**Data for analysis:**
****************
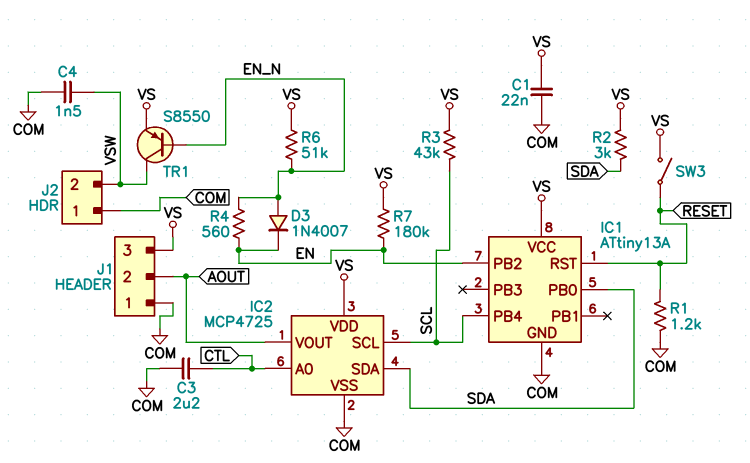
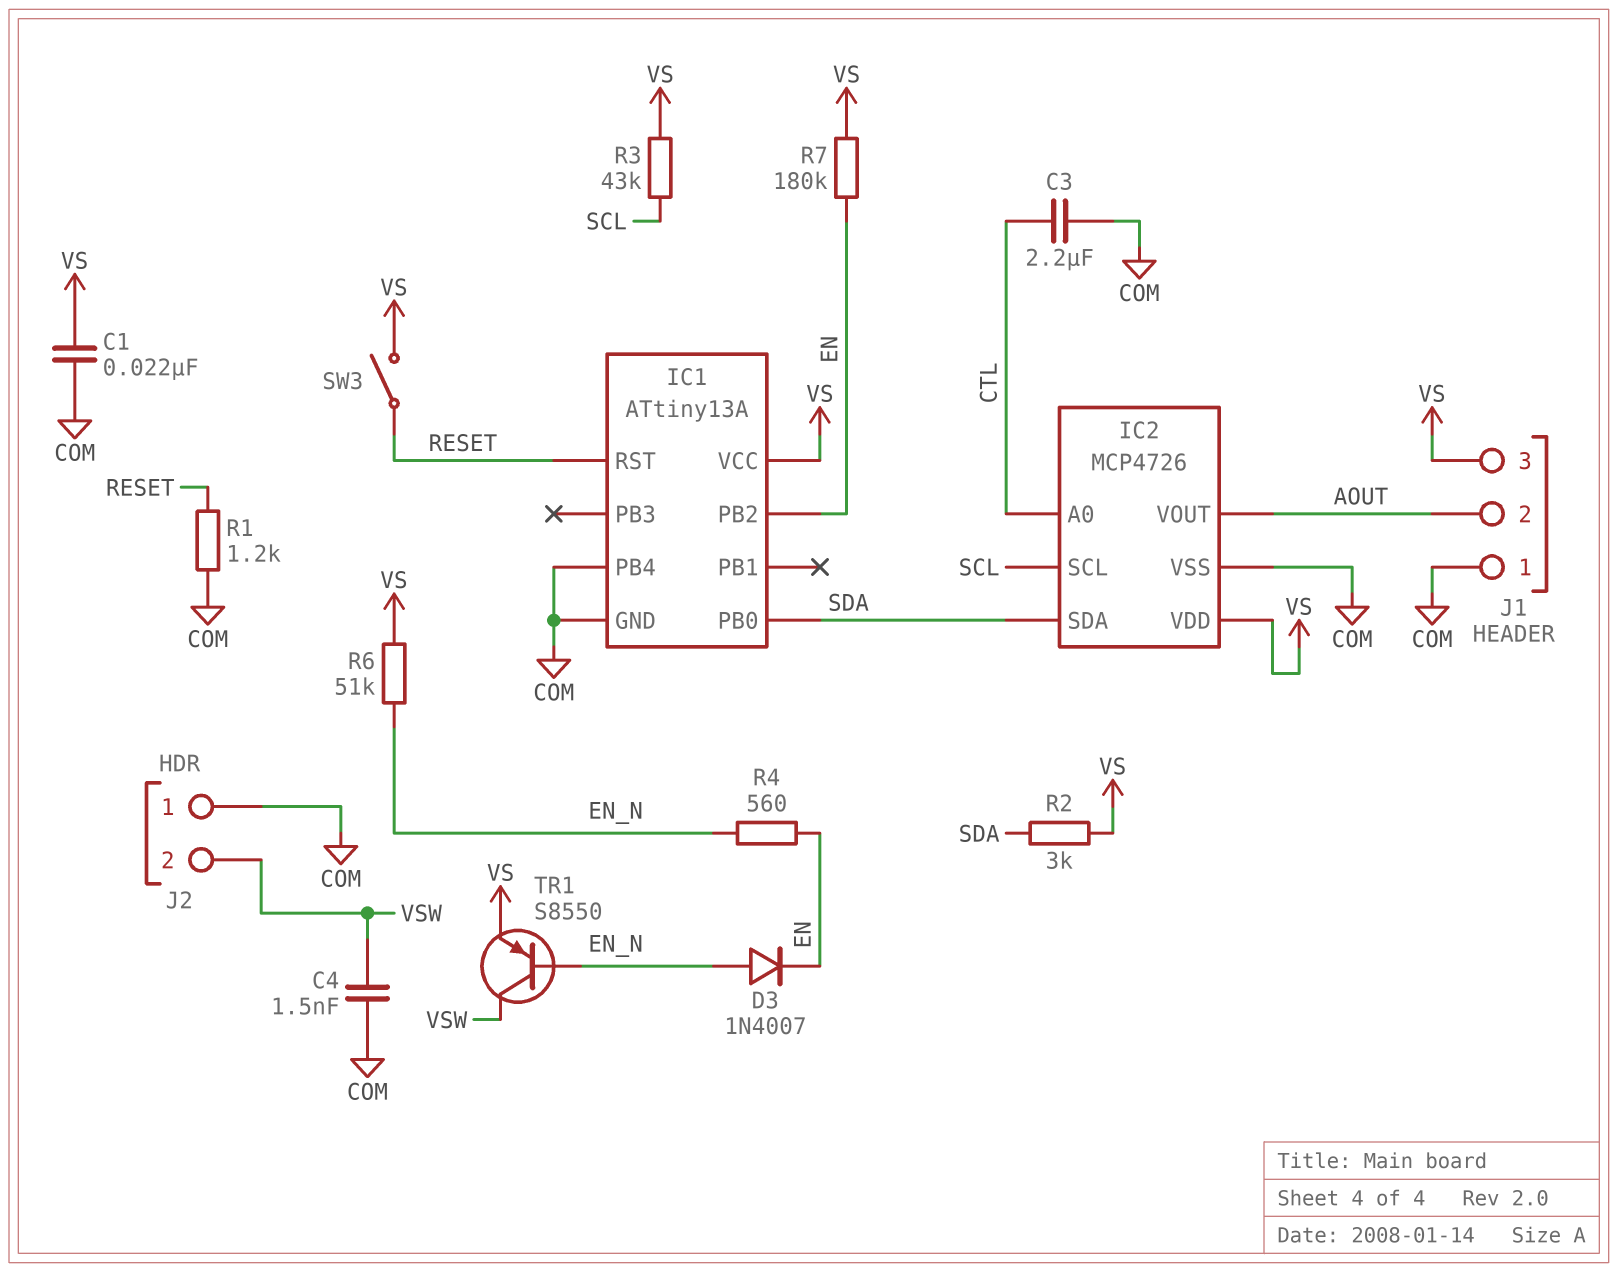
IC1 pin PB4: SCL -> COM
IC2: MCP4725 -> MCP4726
****************
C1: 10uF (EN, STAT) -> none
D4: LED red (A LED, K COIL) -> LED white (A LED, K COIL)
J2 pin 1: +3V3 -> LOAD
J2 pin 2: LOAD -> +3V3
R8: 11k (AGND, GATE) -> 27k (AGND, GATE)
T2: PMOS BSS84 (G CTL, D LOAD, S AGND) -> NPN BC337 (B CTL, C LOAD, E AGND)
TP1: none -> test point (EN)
****************
Beginning at the line above with "R8: 11k (AGND, GATE) -> 27k (AGND, GATE)" and finishing at the line with "TP1: none -> test point (EN)", return each line exactly and return nothing else.

**Response to this exercise:**
R8: 11k (AGND, GATE) -> 27k (AGND, GATE)
T2: PMOS BSS84 (G CTL, D LOAD, S AGND) -> NPN BC337 (B CTL, C LOAD, E AGND)
TP1: none -> test point (EN)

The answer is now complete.